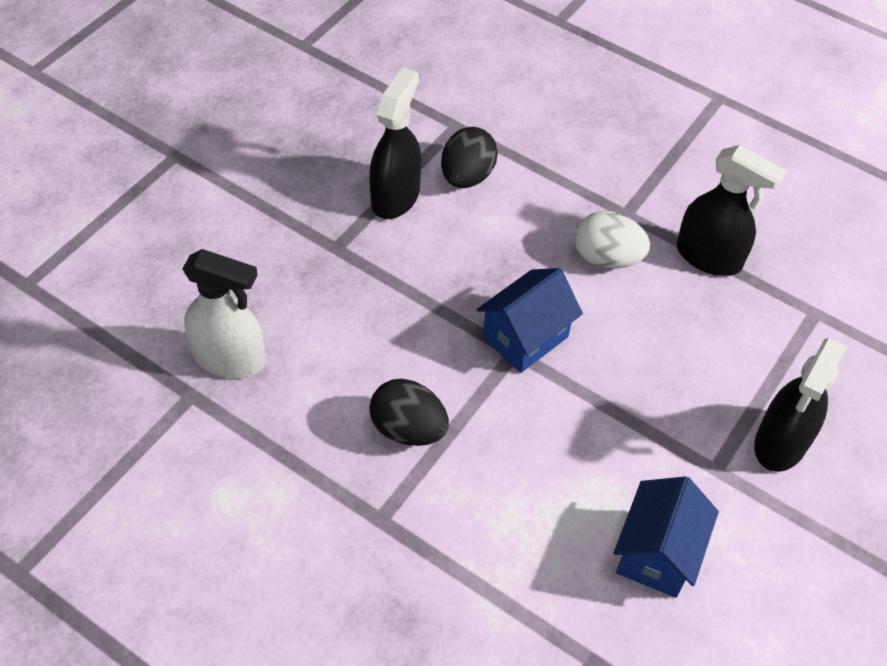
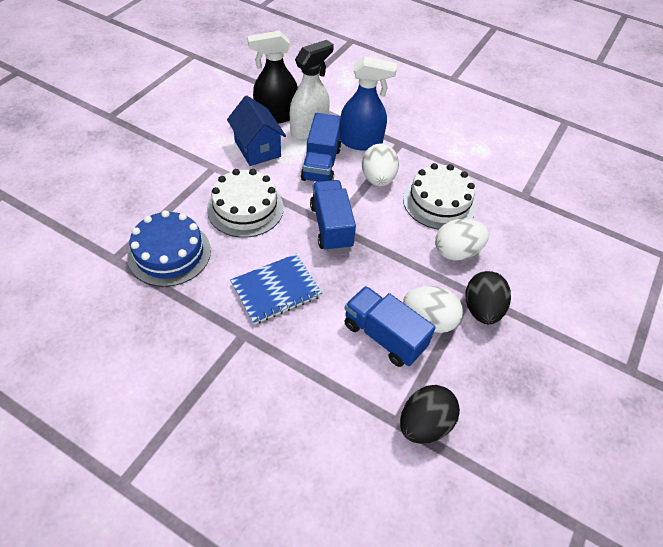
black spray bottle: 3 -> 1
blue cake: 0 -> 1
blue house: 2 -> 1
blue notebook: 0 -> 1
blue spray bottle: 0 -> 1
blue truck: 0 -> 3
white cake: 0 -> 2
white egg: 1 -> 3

■ ■ ■ ■ ■ ■ ■

Reply by stating only how many lines in the listing hold the word "spray".

2